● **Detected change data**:
○ ○ ○ ○ ○

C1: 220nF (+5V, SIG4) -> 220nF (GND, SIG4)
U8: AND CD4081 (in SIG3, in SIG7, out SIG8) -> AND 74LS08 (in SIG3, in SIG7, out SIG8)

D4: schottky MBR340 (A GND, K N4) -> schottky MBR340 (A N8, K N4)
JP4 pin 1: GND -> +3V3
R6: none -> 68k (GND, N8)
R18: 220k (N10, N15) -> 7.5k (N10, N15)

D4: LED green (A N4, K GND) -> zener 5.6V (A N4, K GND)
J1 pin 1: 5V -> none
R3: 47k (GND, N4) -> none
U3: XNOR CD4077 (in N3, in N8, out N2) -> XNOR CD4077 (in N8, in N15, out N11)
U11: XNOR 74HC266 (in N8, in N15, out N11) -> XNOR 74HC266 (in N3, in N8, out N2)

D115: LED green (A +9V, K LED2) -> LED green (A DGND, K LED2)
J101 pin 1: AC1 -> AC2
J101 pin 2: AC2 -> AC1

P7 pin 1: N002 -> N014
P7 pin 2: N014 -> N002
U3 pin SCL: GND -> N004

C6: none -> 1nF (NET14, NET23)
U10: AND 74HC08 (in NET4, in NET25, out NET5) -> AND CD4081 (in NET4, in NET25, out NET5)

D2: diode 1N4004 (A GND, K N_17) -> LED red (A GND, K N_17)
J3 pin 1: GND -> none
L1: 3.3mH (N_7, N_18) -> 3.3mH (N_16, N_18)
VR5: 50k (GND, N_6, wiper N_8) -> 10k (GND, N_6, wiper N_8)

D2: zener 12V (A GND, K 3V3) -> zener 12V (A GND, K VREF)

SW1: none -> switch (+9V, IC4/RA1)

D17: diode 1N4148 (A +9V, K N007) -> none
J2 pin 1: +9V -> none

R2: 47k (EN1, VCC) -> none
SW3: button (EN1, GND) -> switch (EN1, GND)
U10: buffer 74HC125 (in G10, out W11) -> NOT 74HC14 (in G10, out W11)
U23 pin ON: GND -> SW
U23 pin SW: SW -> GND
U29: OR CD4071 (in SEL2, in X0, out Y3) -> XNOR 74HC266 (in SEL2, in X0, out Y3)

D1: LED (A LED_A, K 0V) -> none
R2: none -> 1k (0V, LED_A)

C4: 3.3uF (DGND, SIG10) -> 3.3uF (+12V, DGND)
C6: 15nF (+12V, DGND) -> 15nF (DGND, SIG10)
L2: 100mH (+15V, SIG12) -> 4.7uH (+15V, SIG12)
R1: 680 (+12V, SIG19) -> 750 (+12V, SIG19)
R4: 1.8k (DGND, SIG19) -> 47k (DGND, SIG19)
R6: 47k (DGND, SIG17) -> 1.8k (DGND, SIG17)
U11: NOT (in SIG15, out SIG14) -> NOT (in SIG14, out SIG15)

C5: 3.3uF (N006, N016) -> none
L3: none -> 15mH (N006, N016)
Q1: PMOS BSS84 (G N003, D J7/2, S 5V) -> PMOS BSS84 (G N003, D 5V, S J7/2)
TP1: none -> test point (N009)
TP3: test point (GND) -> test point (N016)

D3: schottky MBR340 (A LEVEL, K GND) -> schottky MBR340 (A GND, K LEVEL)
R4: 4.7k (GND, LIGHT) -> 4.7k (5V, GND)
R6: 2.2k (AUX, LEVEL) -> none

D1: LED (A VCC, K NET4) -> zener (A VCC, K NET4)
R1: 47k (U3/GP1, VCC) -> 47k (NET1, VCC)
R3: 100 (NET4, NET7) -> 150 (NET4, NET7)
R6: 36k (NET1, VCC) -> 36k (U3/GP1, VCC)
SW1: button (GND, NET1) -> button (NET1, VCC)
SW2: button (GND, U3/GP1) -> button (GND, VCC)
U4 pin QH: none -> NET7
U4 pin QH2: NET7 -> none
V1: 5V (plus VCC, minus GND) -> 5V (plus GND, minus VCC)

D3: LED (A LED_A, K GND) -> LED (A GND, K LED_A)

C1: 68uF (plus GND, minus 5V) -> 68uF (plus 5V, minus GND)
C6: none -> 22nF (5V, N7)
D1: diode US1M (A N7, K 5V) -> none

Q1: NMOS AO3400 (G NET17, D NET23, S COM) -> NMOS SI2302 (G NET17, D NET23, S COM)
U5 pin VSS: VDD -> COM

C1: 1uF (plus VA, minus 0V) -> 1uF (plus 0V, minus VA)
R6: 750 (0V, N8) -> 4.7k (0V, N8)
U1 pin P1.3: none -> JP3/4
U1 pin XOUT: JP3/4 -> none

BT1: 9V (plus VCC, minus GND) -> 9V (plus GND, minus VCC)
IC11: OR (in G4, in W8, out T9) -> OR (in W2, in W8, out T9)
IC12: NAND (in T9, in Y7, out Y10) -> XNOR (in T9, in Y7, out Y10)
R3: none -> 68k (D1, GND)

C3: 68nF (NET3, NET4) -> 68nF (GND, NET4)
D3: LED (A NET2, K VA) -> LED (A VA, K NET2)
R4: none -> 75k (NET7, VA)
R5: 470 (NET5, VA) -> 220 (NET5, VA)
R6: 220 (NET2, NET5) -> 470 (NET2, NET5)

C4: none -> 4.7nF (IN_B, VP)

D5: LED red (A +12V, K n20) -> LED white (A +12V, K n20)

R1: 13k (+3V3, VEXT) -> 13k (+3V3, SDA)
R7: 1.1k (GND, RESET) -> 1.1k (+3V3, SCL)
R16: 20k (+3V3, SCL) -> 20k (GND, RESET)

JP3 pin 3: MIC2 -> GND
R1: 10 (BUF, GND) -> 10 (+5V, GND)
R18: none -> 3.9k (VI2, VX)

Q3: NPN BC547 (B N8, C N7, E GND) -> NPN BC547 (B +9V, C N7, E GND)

○ ○ ○ ○ ○

● **What this task involves**:
The lines to extract from the data above begin with the line containing "R6: 36k (NET1, VCC) -> 36k (U3/GP1, VCC)" and end with the line containing "D3: LED (A LED_A, K". Extract them exactly, including both.

● **Task answer**:
R6: 36k (NET1, VCC) -> 36k (U3/GP1, VCC)
SW1: button (GND, NET1) -> button (NET1, VCC)
SW2: button (GND, U3/GP1) -> button (GND, VCC)
U4 pin QH: none -> NET7
U4 pin QH2: NET7 -> none
V1: 5V (plus VCC, minus GND) -> 5V (plus GND, minus VCC)

D3: LED (A LED_A, K GND) -> LED (A GND, K LED_A)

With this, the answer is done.